■ Task objective ■
Beginning with the line where "C6: 1000uF (plus" appears, repeat every remaining line of the entries exactly, the last line included.

Revision tracking records:
========================================

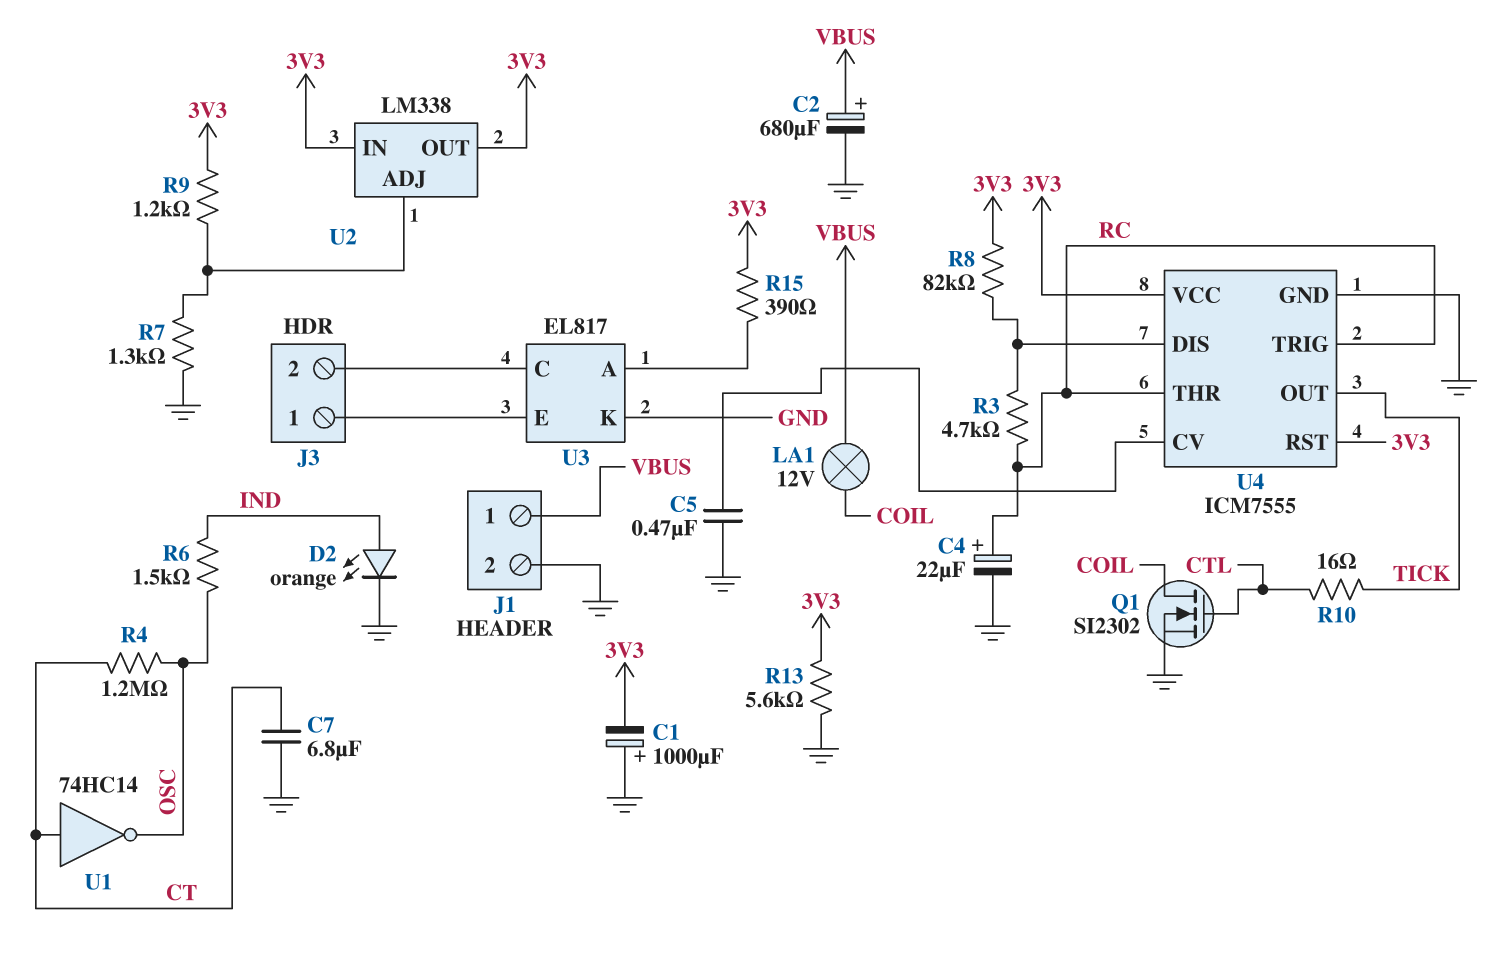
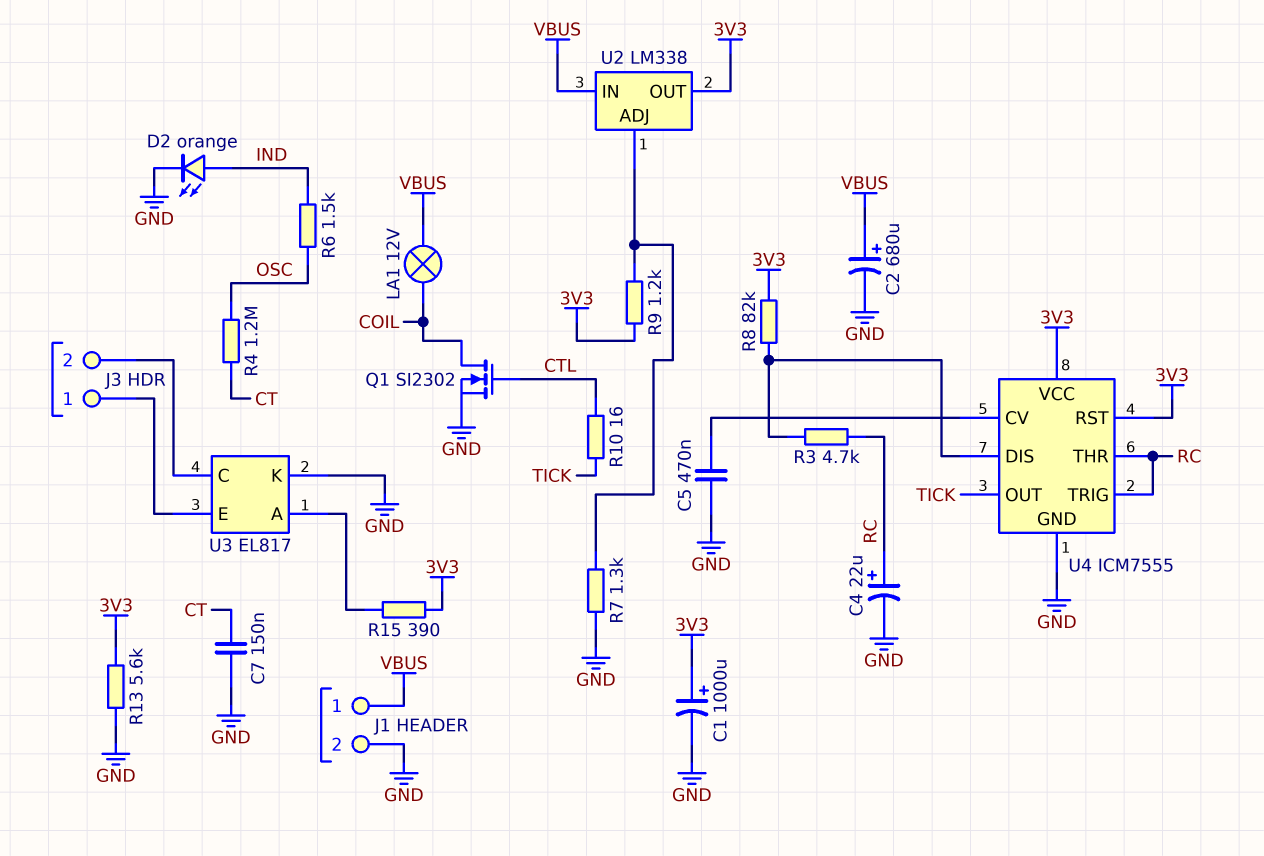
C1: 1000uF (plus GND, minus 3V3) -> 1000uF (plus 3V3, minus GND)
C7: 6.8uF (CT, GND) -> 150nF (CT, GND)
U1: NOT 74HC14 (in CT, out OSC) -> none
U2 pin IN: 3V3 -> VBUS

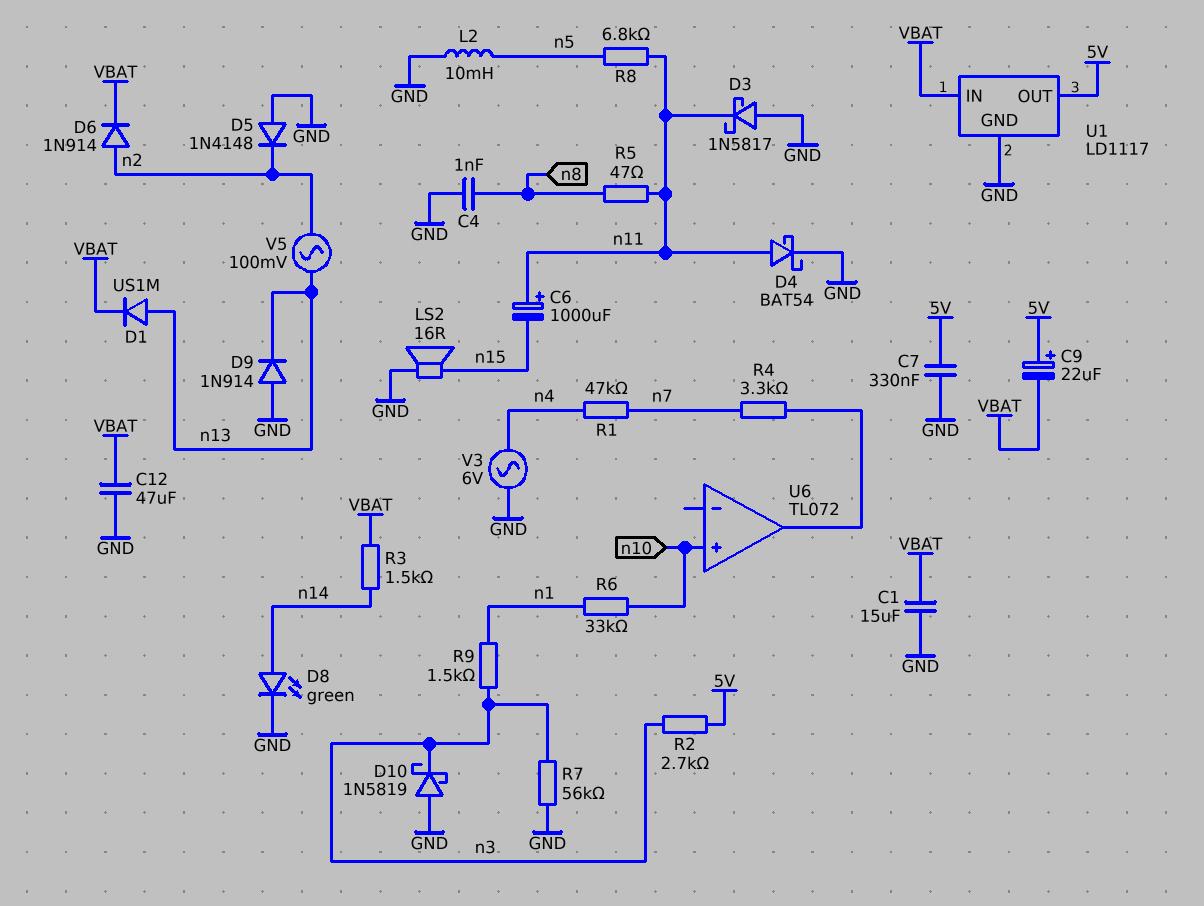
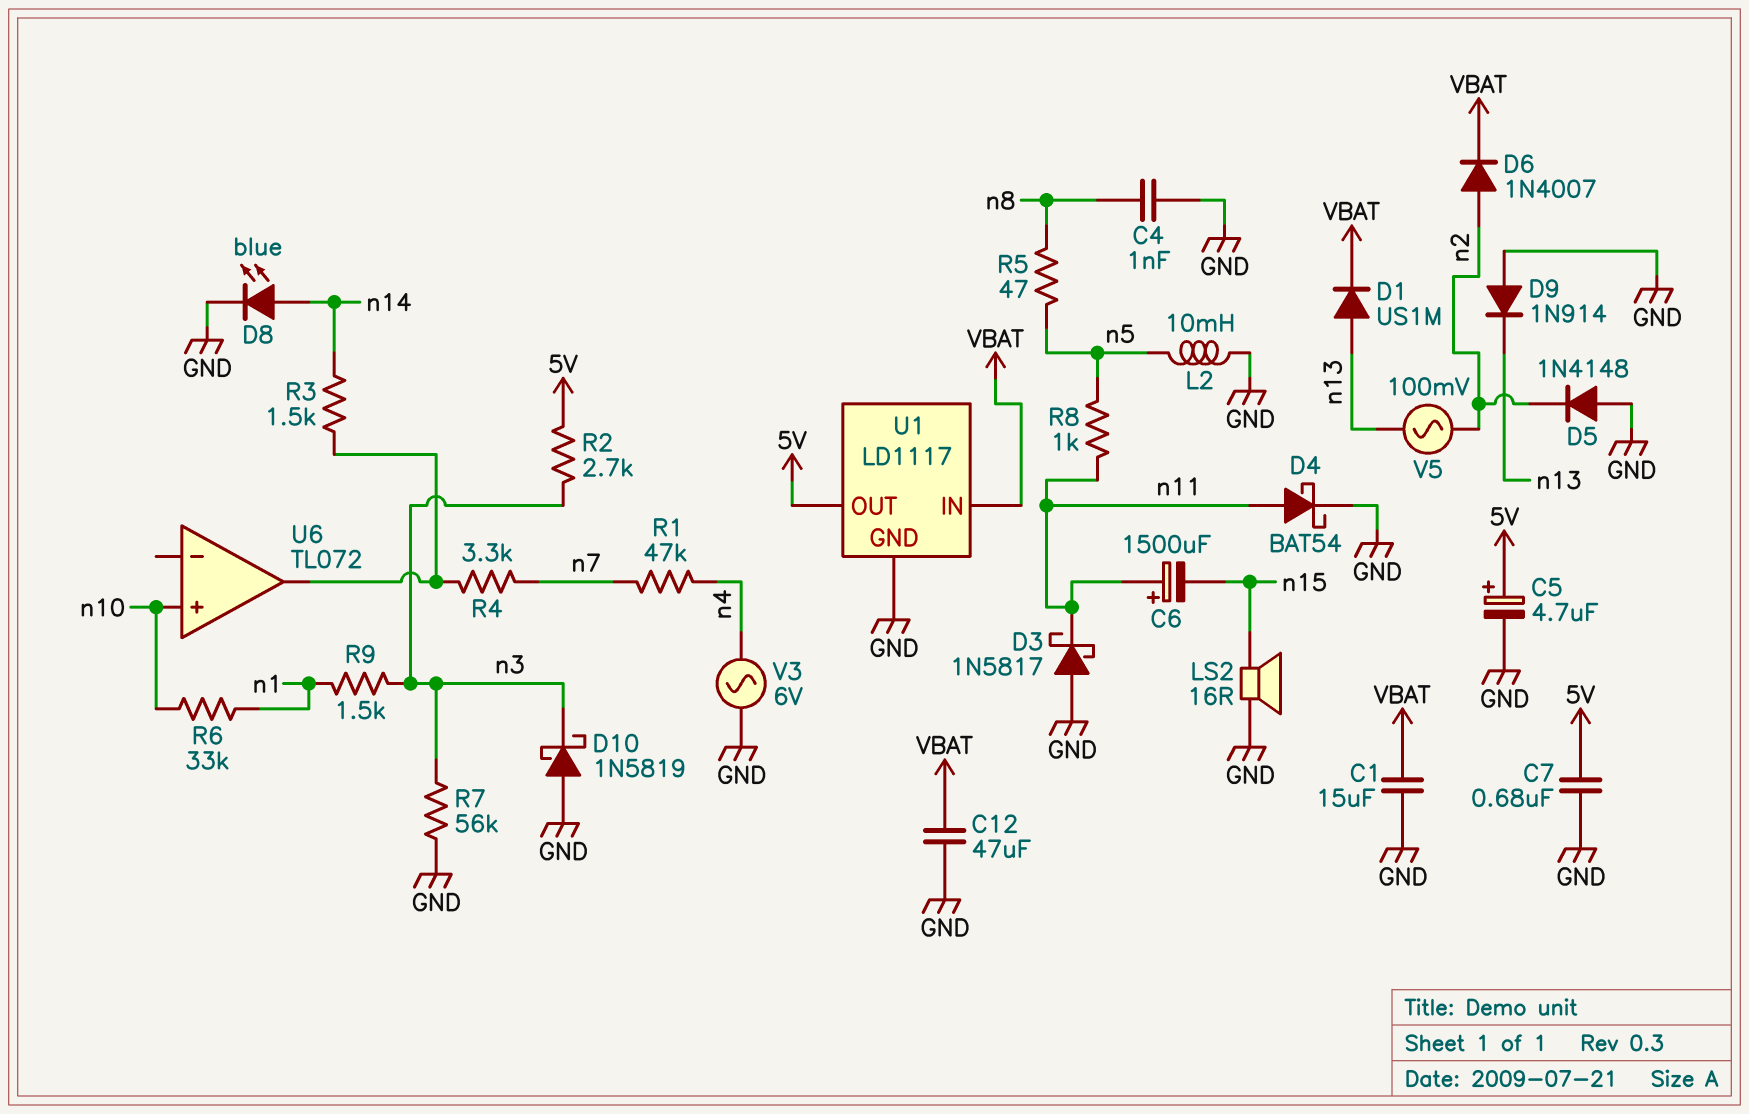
C5: none -> 4.7uF (plus 5V, minus GND)
C6: 1000uF (plus n11, minus n15) -> 1500uF (plus n11, minus n15)
C7: 330nF (5V, GND) -> 680nF (5V, GND)
C9: 22uF (plus 5V, minus VBAT) -> none
D6: diode 1N914 (A n2, K VBAT) -> diode 1N4007 (A n2, K VBAT)
D8: LED green (A n14, K GND) -> LED blue (A n14, K GND)
R3: 1.5k (VBAT, n14) -> 1.5k (U6/out, n14)
R5: 47 (n8, n11) -> 47 (n5, n8)
R8: 6.8k (n5, n11) -> 1k (n5, n11)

========================================

■ Solved problem ■
C6: 1000uF (plus n11, minus n15) -> 1500uF (plus n11, minus n15)
C7: 330nF (5V, GND) -> 680nF (5V, GND)
C9: 22uF (plus 5V, minus VBAT) -> none
D6: diode 1N914 (A n2, K VBAT) -> diode 1N4007 (A n2, K VBAT)
D8: LED green (A n14, K GND) -> LED blue (A n14, K GND)
R3: 1.5k (VBAT, n14) -> 1.5k (U6/out, n14)
R5: 47 (n8, n11) -> 47 (n5, n8)
R8: 6.8k (n5, n11) -> 1k (n5, n11)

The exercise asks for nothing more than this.